(Records drawn from a dataset)
================================

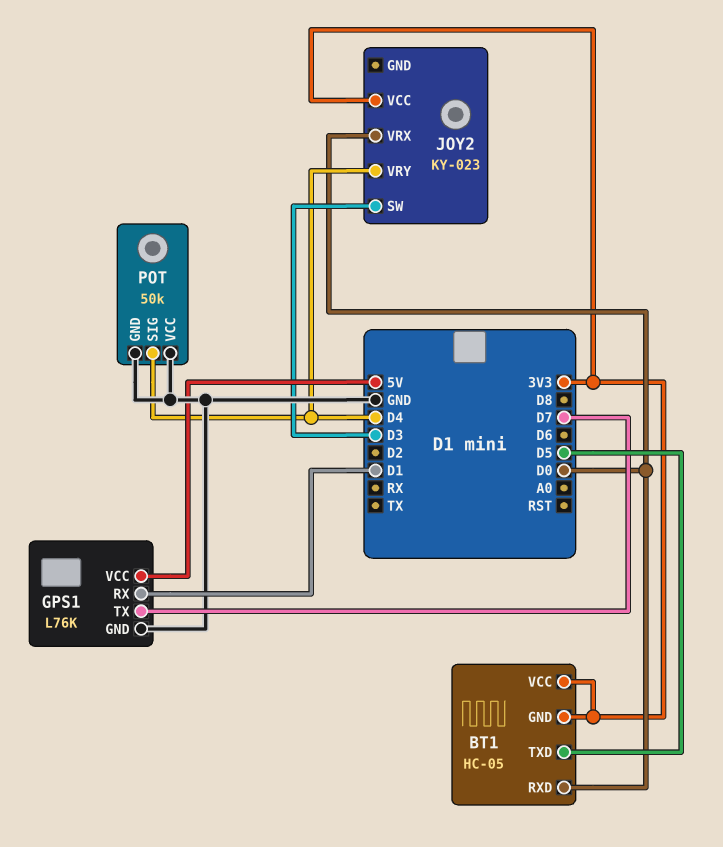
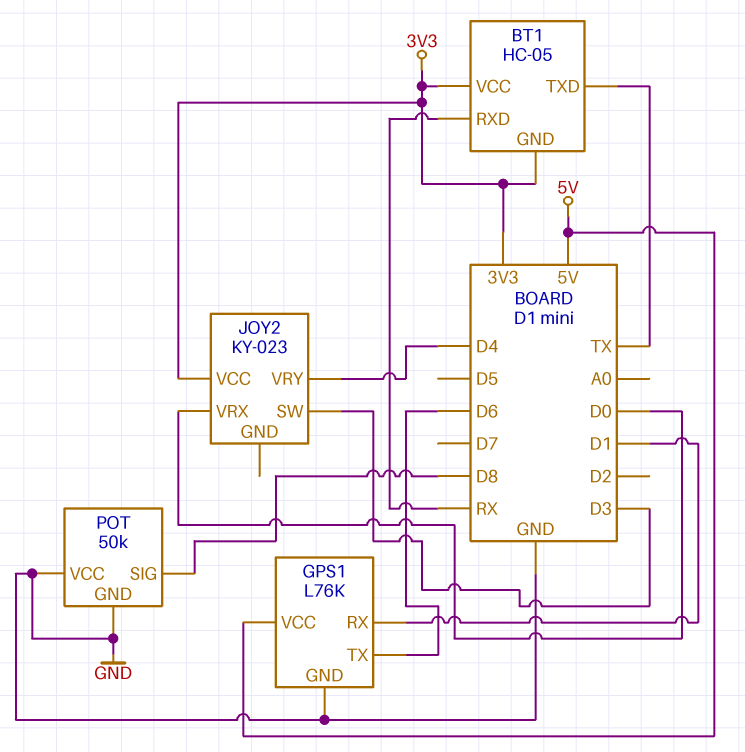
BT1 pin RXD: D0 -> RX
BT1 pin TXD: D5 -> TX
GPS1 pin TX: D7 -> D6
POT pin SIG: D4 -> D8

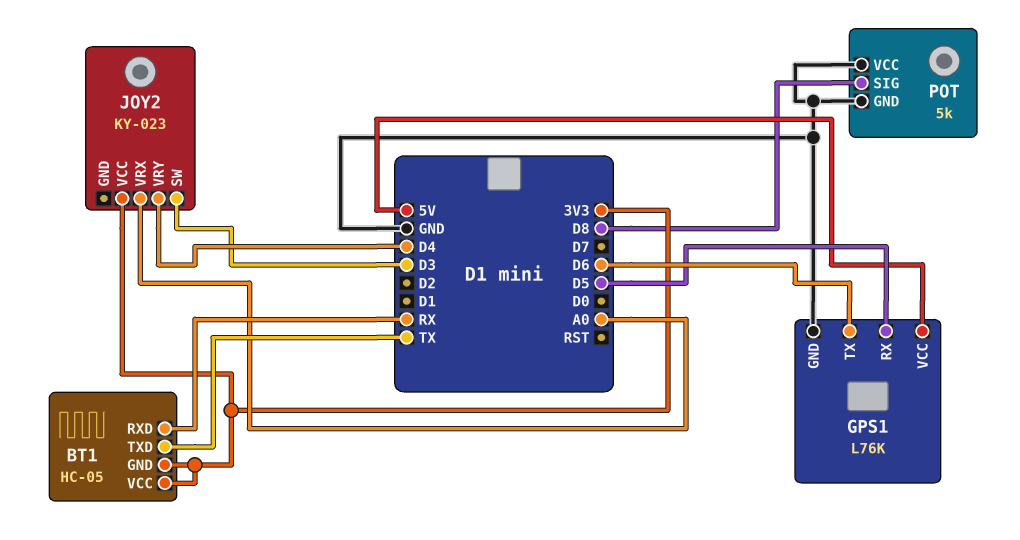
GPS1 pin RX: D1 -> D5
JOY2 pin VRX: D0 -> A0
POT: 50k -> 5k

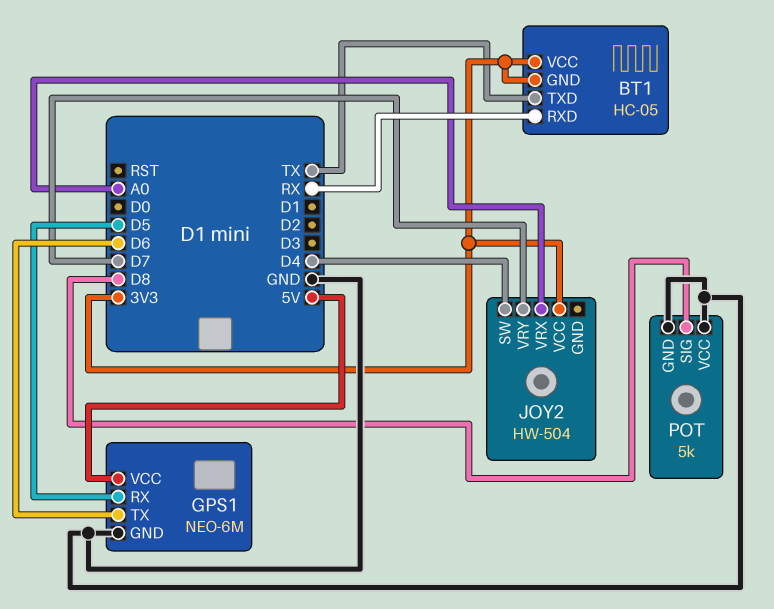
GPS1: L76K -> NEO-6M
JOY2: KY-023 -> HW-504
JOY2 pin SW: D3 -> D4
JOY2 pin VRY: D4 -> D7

================================

**TASK INSTRUCTIONS**
The copy you produce must match the entries above exactly, except that it has no pictures.

**ANSWER AREA**
BT1 pin RXD: D0 -> RX
BT1 pin TXD: D5 -> TX
GPS1 pin TX: D7 -> D6
POT pin SIG: D4 -> D8

GPS1 pin RX: D1 -> D5
JOY2 pin VRX: D0 -> A0
POT: 50k -> 5k

GPS1: L76K -> NEO-6M
JOY2: KY-023 -> HW-504
JOY2 pin SW: D3 -> D4
JOY2 pin VRY: D4 -> D7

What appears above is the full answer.